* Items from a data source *
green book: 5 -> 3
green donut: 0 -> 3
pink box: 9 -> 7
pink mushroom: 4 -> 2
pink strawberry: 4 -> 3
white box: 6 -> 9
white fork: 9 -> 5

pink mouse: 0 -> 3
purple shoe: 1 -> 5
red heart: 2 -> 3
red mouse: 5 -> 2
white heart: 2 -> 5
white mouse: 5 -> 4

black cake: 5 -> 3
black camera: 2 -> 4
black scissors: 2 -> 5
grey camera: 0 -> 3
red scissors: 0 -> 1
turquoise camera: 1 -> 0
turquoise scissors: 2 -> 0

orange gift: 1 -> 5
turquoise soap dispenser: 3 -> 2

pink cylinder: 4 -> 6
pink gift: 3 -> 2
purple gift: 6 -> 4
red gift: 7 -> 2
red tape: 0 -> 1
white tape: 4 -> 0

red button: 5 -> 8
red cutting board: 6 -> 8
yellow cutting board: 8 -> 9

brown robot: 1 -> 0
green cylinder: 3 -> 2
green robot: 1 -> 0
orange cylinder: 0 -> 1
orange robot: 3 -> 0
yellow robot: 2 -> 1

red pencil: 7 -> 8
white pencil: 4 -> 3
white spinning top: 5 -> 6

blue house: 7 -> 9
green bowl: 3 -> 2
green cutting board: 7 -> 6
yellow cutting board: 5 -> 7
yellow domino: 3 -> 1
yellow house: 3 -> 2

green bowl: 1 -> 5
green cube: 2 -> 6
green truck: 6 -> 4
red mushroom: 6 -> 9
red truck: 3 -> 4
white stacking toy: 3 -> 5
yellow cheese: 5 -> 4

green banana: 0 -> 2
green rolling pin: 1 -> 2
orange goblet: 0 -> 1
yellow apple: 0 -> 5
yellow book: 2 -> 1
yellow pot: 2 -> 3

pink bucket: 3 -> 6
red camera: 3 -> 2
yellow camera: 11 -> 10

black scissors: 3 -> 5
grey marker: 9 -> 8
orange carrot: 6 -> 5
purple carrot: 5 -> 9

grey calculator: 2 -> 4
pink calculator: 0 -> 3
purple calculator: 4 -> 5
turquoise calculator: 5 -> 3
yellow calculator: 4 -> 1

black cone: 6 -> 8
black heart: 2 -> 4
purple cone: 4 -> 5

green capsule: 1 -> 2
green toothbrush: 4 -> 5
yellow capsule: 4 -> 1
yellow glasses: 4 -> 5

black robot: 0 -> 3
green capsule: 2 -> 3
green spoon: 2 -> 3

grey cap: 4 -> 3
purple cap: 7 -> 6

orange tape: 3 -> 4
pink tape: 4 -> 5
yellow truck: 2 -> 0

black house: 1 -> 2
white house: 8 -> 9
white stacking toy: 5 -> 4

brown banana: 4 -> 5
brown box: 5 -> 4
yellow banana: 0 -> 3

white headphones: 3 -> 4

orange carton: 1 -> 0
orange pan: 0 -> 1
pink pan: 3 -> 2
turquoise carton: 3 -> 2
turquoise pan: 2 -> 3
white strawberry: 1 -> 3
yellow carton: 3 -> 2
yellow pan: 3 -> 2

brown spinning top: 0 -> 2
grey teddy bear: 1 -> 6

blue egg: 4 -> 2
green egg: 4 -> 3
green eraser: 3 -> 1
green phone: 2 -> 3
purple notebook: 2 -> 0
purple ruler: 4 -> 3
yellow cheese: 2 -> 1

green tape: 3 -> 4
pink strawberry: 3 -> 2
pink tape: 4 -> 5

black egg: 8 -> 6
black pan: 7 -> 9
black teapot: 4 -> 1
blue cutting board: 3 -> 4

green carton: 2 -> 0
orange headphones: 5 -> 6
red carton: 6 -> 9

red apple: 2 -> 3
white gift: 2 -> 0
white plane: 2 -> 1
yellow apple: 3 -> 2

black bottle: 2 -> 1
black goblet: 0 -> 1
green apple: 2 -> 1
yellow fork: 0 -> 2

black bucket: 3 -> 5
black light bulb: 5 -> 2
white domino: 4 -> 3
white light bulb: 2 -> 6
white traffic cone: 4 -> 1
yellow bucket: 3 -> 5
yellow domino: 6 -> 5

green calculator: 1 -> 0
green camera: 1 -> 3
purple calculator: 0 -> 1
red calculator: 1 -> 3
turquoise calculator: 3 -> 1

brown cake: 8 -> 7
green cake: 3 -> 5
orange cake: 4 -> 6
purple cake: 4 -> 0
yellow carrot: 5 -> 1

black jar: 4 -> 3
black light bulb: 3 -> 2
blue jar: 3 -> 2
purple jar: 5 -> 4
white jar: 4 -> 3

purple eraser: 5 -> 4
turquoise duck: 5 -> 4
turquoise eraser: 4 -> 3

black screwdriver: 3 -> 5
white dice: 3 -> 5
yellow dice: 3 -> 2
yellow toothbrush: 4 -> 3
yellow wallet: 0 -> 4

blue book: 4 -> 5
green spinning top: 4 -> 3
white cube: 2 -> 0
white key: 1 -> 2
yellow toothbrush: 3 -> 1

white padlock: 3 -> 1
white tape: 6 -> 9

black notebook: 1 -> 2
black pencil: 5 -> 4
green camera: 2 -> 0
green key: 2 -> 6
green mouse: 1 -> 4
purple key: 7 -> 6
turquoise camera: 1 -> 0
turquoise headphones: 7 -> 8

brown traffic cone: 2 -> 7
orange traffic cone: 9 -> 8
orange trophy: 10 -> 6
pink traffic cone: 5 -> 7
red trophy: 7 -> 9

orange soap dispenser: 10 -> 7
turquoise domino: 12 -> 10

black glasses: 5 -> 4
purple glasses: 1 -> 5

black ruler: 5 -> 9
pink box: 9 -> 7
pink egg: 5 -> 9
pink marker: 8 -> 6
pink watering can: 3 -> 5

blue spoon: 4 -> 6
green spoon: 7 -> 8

* TASK GOAL *
Looking at the data above, write out exactly the lines that start at the one containing "yellow domino: 3 -> 1" and end at the one containing "grey calculator: 2 -> 4"; include both and nothing beyond.

* RESPONSE AREA *
yellow domino: 3 -> 1
yellow house: 3 -> 2

green bowl: 1 -> 5
green cube: 2 -> 6
green truck: 6 -> 4
red mushroom: 6 -> 9
red truck: 3 -> 4
white stacking toy: 3 -> 5
yellow cheese: 5 -> 4

green banana: 0 -> 2
green rolling pin: 1 -> 2
orange goblet: 0 -> 1
yellow apple: 0 -> 5
yellow book: 2 -> 1
yellow pot: 2 -> 3

pink bucket: 3 -> 6
red camera: 3 -> 2
yellow camera: 11 -> 10

black scissors: 3 -> 5
grey marker: 9 -> 8
orange carrot: 6 -> 5
purple carrot: 5 -> 9

grey calculator: 2 -> 4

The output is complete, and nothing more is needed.